▶ [Work to be completed]:
Return each entry word for word, without its pictures.

▶ [Before-and-after change records]:
============

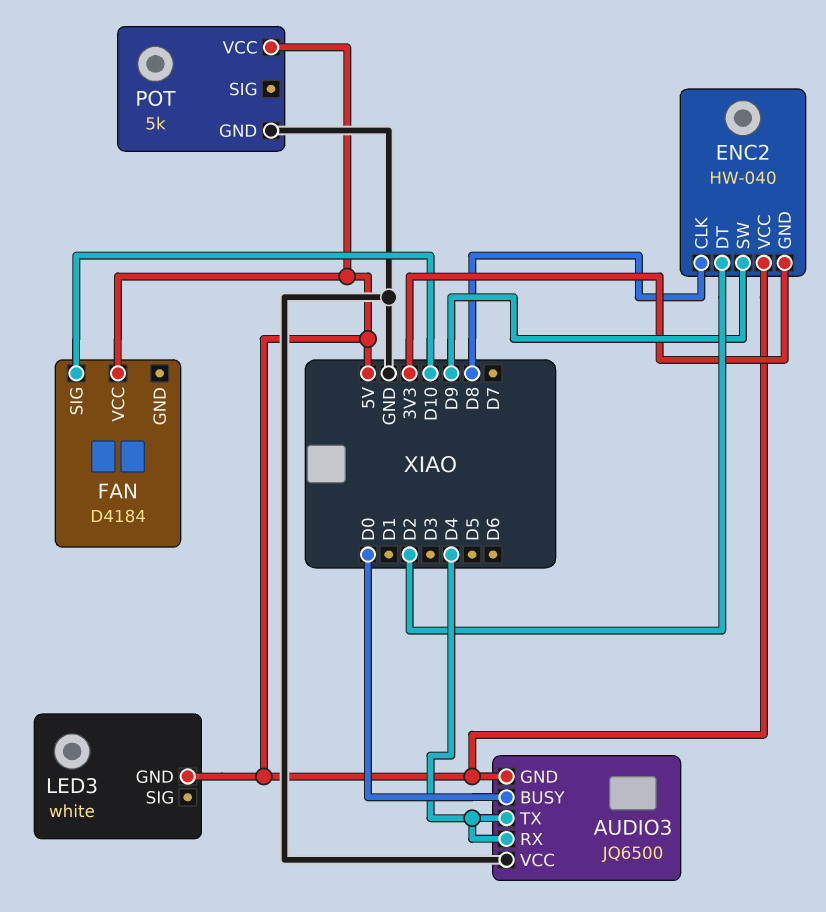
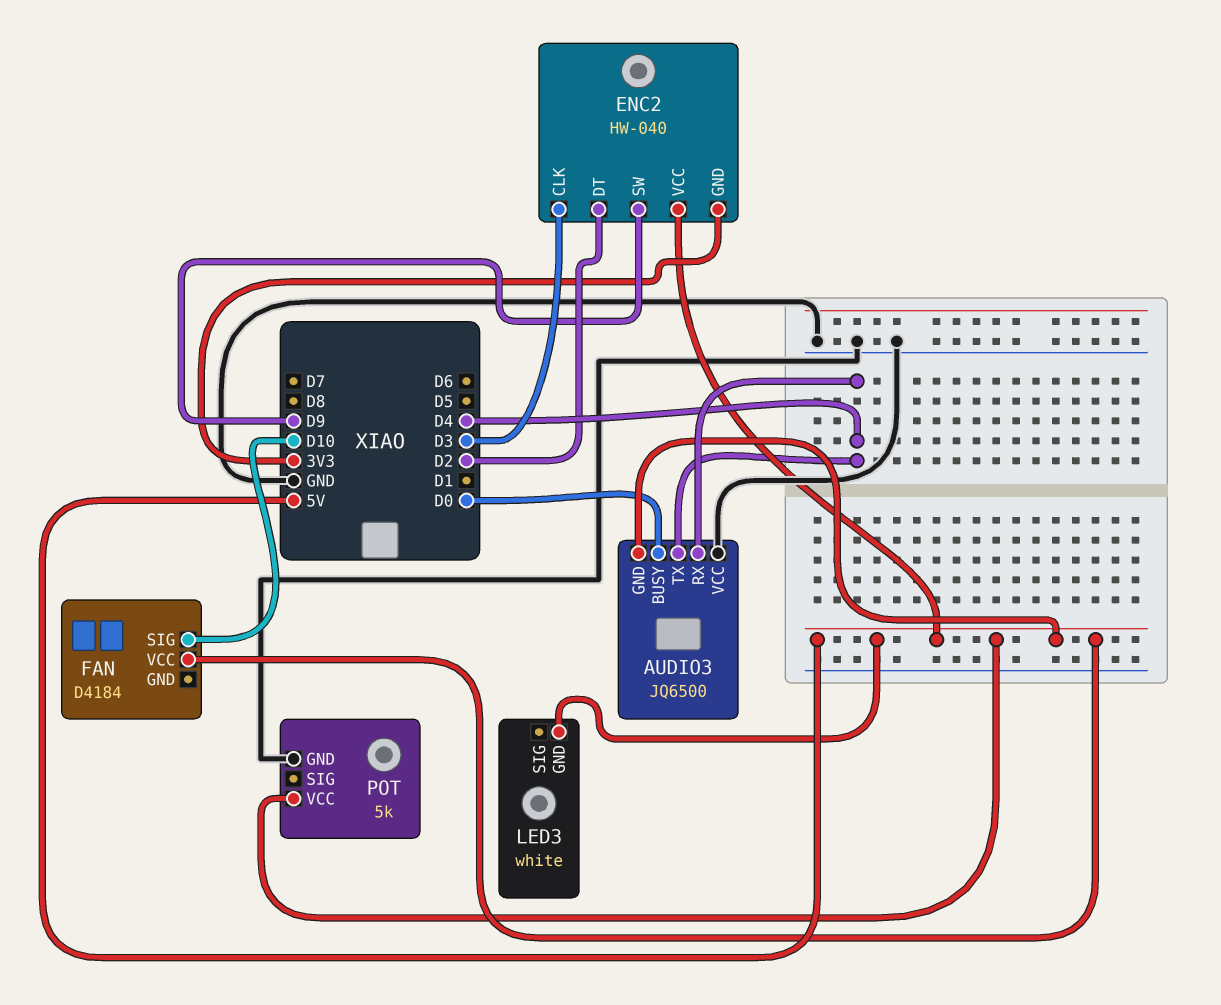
ENC2 pin CLK: D8 -> D3

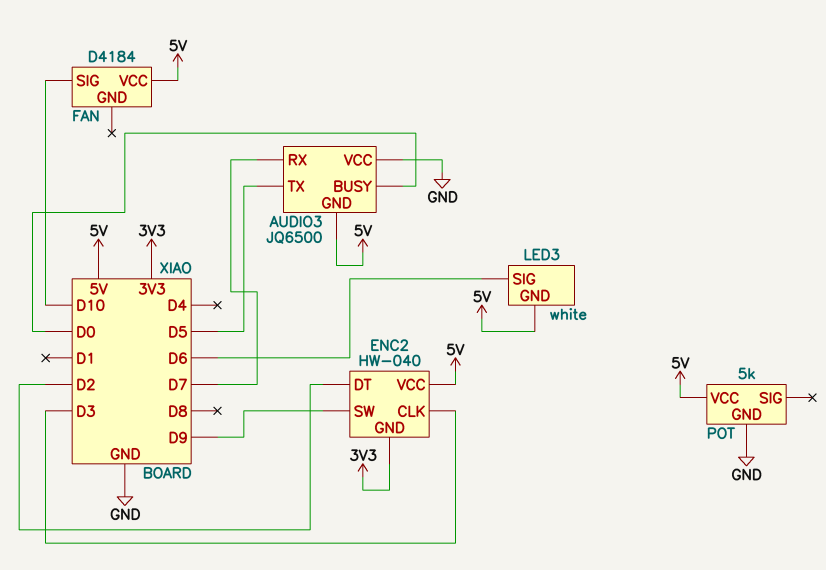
AUDIO3 pin RX: D4 -> D7
AUDIO3 pin TX: D4 -> D5
LED3 pin SIG: none -> D6

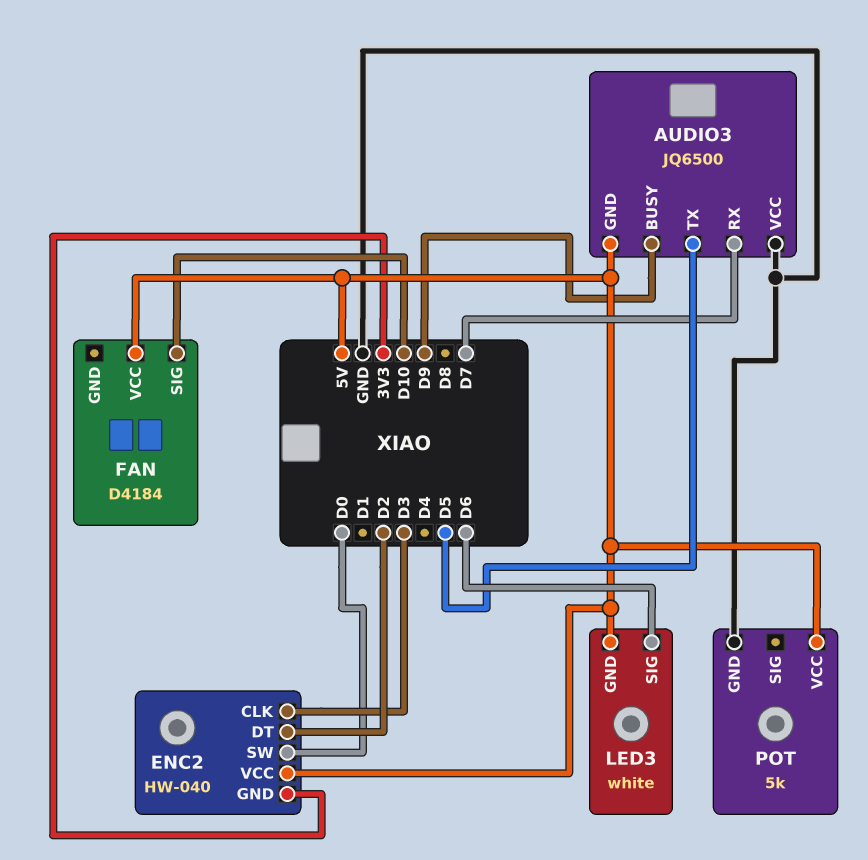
AUDIO3 pin BUSY: D0 -> D9
ENC2 pin SW: D9 -> D0

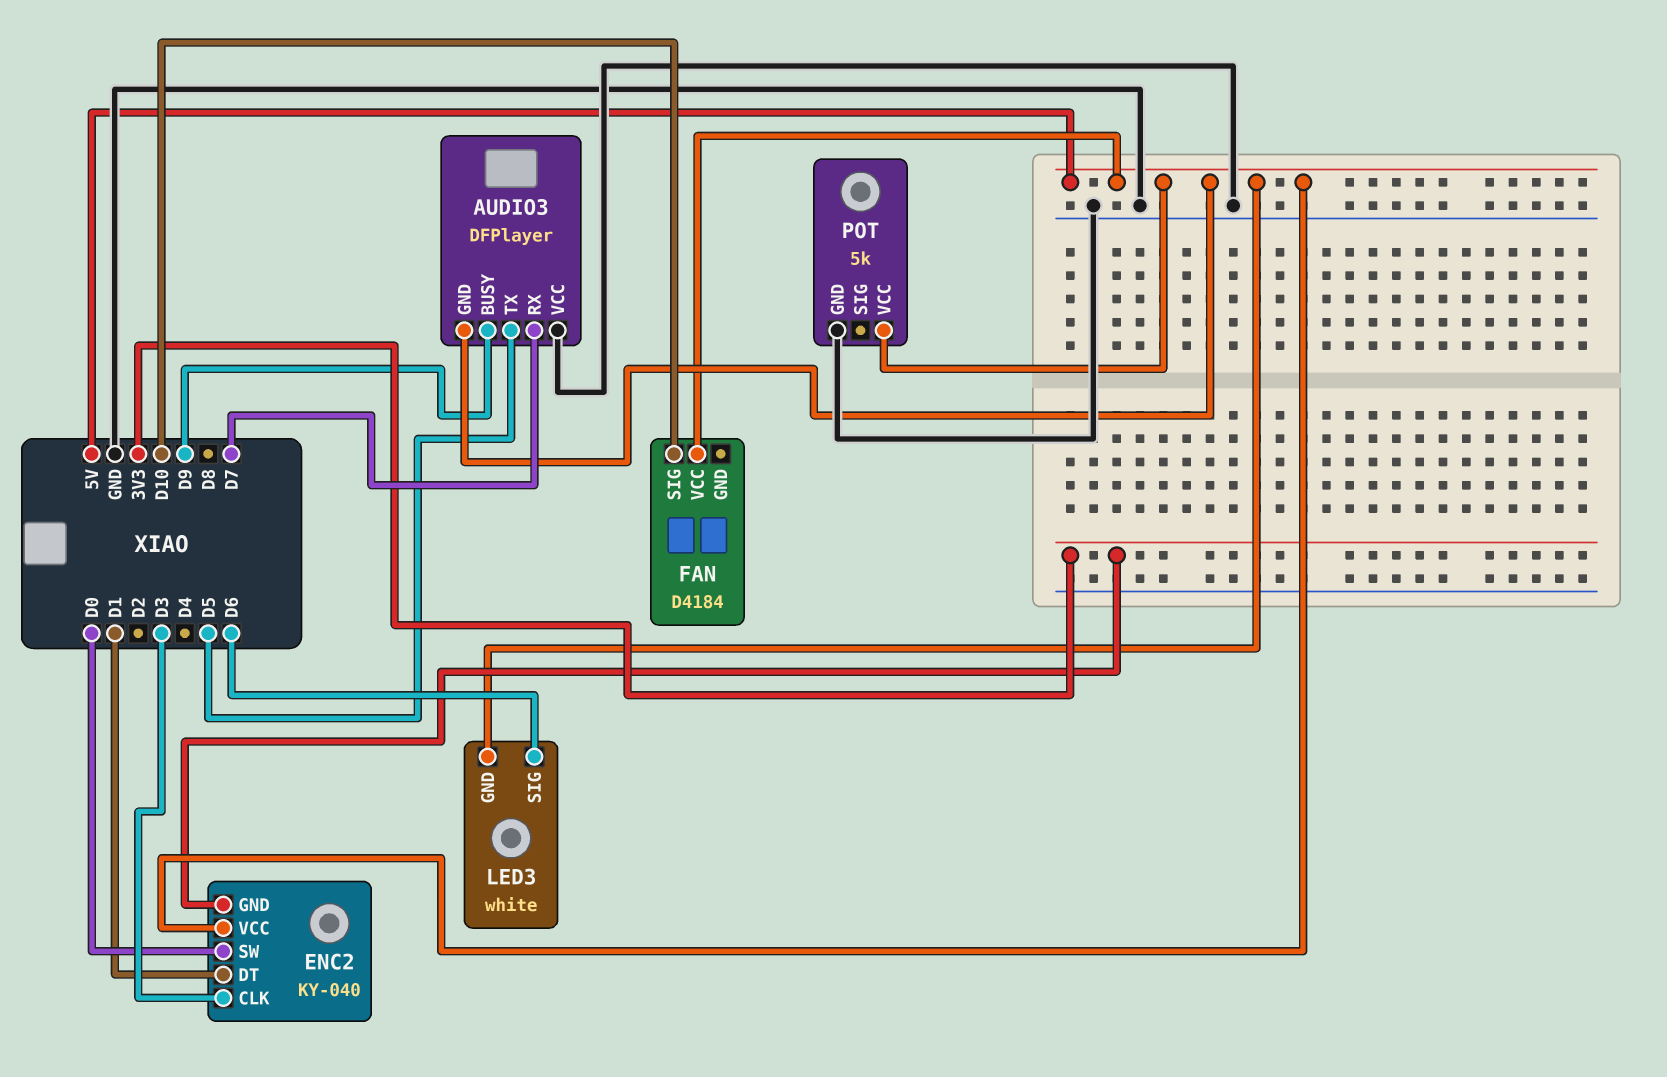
AUDIO3: JQ6500 -> DFPlayer
ENC2: HW-040 -> KY-040
ENC2 pin DT: D2 -> D1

============

▶ [Exercise answer]:
ENC2 pin CLK: D8 -> D3

AUDIO3 pin RX: D4 -> D7
AUDIO3 pin TX: D4 -> D5
LED3 pin SIG: none -> D6

AUDIO3 pin BUSY: D0 -> D9
ENC2 pin SW: D9 -> D0

AUDIO3: JQ6500 -> DFPlayer
ENC2: HW-040 -> KY-040
ENC2 pin DT: D2 -> D1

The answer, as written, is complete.